Material for this exercise –
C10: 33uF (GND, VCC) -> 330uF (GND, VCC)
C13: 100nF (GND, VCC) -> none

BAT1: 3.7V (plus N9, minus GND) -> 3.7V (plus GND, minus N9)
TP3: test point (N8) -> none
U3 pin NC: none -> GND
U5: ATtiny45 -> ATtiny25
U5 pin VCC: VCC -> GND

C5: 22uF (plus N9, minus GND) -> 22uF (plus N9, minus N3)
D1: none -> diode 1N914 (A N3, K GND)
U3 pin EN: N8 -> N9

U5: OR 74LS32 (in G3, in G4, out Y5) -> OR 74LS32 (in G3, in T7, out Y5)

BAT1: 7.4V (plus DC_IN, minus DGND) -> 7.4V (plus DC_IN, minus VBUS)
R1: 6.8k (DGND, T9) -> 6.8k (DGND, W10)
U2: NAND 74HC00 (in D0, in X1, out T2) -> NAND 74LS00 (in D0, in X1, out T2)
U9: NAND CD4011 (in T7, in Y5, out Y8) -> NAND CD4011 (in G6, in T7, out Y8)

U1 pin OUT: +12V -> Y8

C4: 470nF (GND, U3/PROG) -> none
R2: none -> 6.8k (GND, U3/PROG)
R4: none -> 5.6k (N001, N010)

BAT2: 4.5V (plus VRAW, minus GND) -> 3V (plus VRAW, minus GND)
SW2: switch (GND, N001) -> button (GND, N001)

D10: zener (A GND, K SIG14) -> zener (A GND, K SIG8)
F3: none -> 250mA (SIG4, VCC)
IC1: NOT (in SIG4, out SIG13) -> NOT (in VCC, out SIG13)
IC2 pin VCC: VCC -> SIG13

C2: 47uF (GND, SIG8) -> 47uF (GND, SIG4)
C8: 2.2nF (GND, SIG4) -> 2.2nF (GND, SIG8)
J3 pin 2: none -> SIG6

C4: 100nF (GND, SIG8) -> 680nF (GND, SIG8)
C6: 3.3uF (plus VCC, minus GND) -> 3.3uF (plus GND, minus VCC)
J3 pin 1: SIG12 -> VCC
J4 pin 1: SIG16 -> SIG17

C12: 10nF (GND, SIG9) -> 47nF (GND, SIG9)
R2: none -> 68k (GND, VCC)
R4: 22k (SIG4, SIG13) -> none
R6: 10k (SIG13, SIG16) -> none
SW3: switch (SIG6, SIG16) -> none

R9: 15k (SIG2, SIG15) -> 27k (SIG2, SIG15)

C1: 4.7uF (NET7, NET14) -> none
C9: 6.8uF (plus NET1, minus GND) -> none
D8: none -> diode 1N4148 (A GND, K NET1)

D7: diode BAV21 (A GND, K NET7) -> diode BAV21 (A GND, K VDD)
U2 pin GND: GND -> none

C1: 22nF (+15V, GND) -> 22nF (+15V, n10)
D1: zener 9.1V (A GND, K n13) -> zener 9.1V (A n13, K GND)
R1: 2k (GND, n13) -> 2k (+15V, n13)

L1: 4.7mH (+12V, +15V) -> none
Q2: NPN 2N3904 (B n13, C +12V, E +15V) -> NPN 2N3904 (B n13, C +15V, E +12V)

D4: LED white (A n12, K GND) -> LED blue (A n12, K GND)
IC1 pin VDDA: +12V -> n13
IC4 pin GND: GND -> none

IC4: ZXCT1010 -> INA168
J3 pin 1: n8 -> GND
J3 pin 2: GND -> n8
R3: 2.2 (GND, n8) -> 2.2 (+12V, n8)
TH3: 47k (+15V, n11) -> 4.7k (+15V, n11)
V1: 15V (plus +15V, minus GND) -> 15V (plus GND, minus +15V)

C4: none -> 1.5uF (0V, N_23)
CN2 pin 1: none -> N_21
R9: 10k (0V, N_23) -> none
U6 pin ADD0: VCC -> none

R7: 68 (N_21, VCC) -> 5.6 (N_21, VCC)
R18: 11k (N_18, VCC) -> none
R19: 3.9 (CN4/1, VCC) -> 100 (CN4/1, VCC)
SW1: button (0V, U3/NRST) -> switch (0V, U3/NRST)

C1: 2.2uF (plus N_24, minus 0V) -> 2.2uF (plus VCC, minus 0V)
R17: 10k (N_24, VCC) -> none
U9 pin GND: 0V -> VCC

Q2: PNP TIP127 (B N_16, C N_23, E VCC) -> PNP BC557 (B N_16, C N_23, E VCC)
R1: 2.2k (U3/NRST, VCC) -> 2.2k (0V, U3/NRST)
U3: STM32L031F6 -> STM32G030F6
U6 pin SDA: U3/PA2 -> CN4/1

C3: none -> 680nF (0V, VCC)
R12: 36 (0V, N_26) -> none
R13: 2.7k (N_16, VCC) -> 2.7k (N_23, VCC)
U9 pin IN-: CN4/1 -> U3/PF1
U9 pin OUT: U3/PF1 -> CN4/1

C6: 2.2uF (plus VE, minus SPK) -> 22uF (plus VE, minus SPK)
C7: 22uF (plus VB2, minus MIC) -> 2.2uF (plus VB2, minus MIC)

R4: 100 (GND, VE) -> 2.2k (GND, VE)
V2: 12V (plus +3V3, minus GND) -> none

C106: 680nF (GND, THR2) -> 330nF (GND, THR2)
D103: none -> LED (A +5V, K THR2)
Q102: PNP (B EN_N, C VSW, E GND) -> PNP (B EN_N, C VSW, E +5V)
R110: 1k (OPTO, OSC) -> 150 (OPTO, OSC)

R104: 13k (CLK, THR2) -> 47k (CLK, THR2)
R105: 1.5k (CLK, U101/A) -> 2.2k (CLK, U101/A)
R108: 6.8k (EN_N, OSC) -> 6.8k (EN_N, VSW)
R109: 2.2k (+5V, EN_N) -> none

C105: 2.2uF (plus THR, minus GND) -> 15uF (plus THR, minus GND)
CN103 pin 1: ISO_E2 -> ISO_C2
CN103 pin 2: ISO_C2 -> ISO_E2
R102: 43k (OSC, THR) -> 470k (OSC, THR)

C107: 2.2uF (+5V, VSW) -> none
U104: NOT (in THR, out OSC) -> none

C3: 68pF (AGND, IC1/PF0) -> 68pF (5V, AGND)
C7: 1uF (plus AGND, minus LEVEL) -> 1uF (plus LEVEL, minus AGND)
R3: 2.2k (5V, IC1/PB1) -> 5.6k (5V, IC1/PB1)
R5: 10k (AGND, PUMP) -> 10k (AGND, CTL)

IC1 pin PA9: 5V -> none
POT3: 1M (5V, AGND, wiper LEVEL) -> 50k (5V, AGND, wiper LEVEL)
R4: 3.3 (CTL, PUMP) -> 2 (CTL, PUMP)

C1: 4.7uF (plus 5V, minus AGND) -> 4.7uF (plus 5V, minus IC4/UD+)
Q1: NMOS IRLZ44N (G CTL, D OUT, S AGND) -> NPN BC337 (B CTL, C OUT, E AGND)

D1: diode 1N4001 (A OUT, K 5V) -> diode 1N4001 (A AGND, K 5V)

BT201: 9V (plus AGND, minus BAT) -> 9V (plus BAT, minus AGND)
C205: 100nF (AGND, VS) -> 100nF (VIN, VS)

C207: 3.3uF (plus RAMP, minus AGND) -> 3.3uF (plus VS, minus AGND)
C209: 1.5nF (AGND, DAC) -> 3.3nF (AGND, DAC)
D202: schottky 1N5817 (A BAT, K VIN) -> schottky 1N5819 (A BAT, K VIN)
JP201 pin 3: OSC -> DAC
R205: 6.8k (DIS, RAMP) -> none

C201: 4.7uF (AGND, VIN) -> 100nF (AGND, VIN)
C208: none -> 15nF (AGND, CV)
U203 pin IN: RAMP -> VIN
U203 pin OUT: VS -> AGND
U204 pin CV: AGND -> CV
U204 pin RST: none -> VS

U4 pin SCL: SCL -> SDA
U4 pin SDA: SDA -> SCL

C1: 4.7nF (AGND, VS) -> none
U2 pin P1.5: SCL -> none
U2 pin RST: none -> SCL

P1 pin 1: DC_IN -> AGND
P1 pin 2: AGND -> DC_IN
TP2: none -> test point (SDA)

Exercise details – Nothing should appear in the output except the lines from the one with "CN103 pin 2: ISO_C2 -> ISO_E2" through the end of the records above, copied exactly.

Solution –
CN103 pin 2: ISO_C2 -> ISO_E2
R102: 43k (OSC, THR) -> 470k (OSC, THR)

C107: 2.2uF (+5V, VSW) -> none
U104: NOT (in THR, out OSC) -> none

C3: 68pF (AGND, IC1/PF0) -> 68pF (5V, AGND)
C7: 1uF (plus AGND, minus LEVEL) -> 1uF (plus LEVEL, minus AGND)
R3: 2.2k (5V, IC1/PB1) -> 5.6k (5V, IC1/PB1)
R5: 10k (AGND, PUMP) -> 10k (AGND, CTL)

IC1 pin PA9: 5V -> none
POT3: 1M (5V, AGND, wiper LEVEL) -> 50k (5V, AGND, wiper LEVEL)
R4: 3.3 (CTL, PUMP) -> 2 (CTL, PUMP)

C1: 4.7uF (plus 5V, minus AGND) -> 4.7uF (plus 5V, minus IC4/UD+)
Q1: NMOS IRLZ44N (G CTL, D OUT, S AGND) -> NPN BC337 (B CTL, C OUT, E AGND)

D1: diode 1N4001 (A OUT, K 5V) -> diode 1N4001 (A AGND, K 5V)

BT201: 9V (plus AGND, minus BAT) -> 9V (plus BAT, minus AGND)
C205: 100nF (AGND, VS) -> 100nF (VIN, VS)

C207: 3.3uF (plus RAMP, minus AGND) -> 3.3uF (plus VS, minus AGND)
C209: 1.5nF (AGND, DAC) -> 3.3nF (AGND, DAC)
D202: schottky 1N5817 (A BAT, K VIN) -> schottky 1N5819 (A BAT, K VIN)
JP201 pin 3: OSC -> DAC
R205: 6.8k (DIS, RAMP) -> none

C201: 4.7uF (AGND, VIN) -> 100nF (AGND, VIN)
C208: none -> 15nF (AGND, CV)
U203 pin IN: RAMP -> VIN
U203 pin OUT: VS -> AGND
U204 pin CV: AGND -> CV
U204 pin RST: none -> VS

U4 pin SCL: SCL -> SDA
U4 pin SDA: SDA -> SCL

C1: 4.7nF (AGND, VS) -> none
U2 pin P1.5: SCL -> none
U2 pin RST: none -> SCL

P1 pin 1: DC_IN -> AGND
P1 pin 2: AGND -> DC_IN
TP2: none -> test point (SDA)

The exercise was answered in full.